▸ **WHAT THE TASK REQUIRES**: Retype, word for word, every line of the records below starting at the one that contains "grey_puterux [229 268" and ending at the one that contains "camera: 70 degrees left, 25 degrees down"; include both of those lines and nothing more.

▸ **STUDY MATERIAL**:
* * * * * * * * *

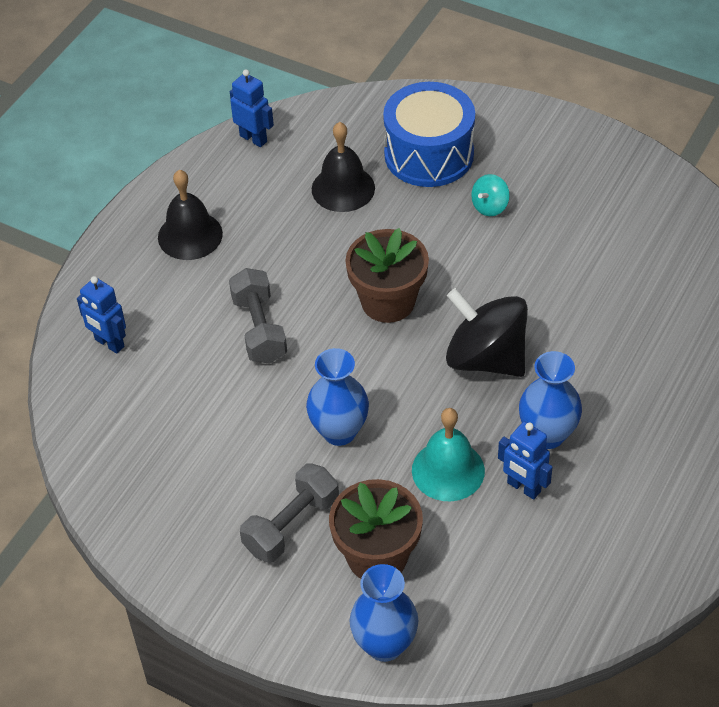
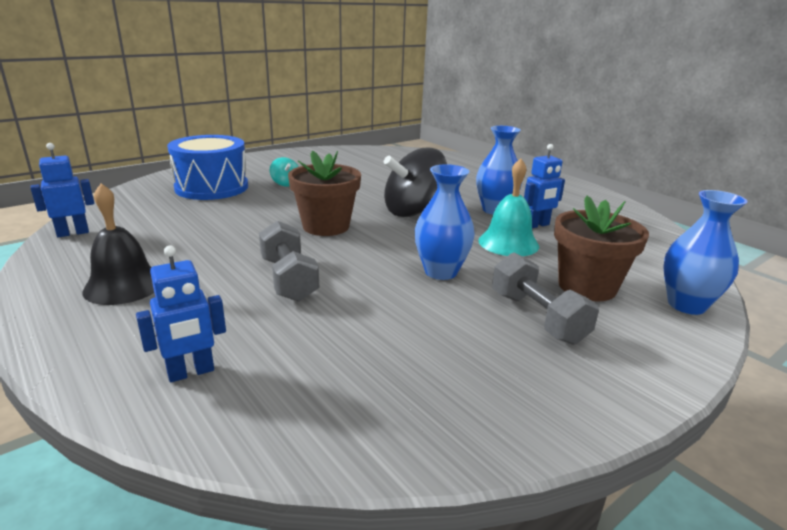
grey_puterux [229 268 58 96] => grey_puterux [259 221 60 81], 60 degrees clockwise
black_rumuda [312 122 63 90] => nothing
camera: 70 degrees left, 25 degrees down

* * * * * * * * *

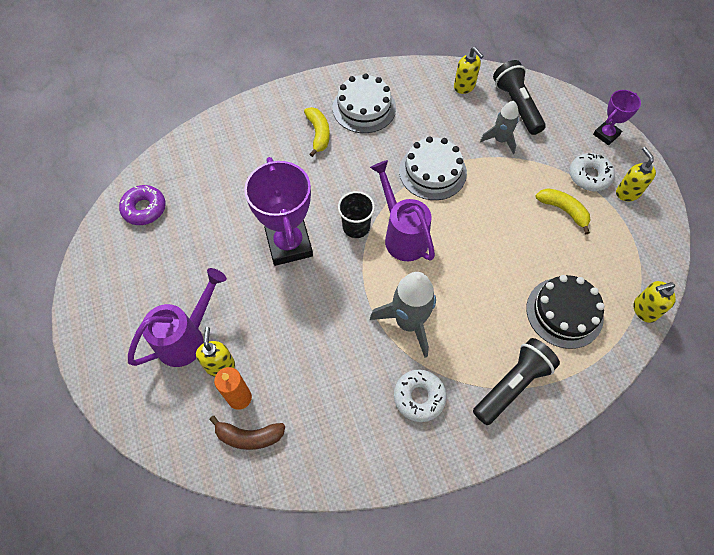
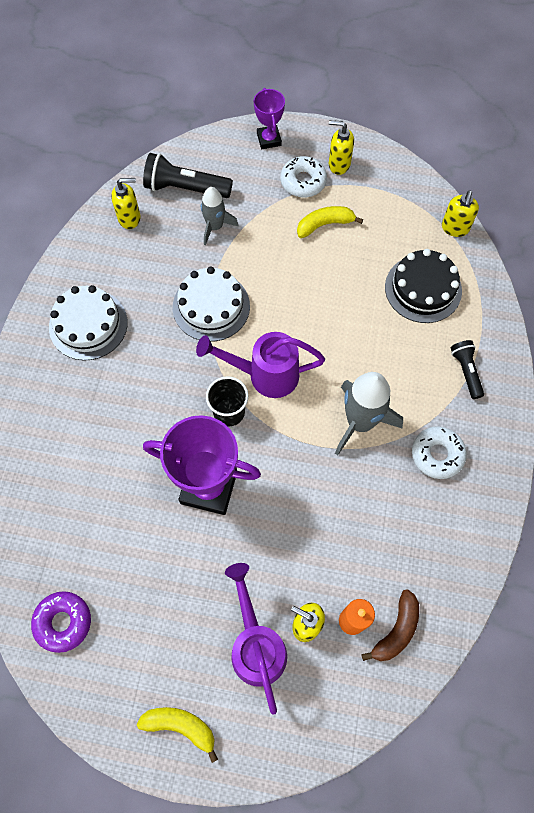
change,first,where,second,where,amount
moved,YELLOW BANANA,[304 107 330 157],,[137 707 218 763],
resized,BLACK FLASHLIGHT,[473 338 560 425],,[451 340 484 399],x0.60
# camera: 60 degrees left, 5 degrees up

* * * * * * * * *

▸ **WRITTEN ANSWER**:
grey_puterux [229 268 58 96] => grey_puterux [259 221 60 81], 60 degrees clockwise
black_rumuda [312 122 63 90] => nothing
camera: 70 degrees left, 25 degrees down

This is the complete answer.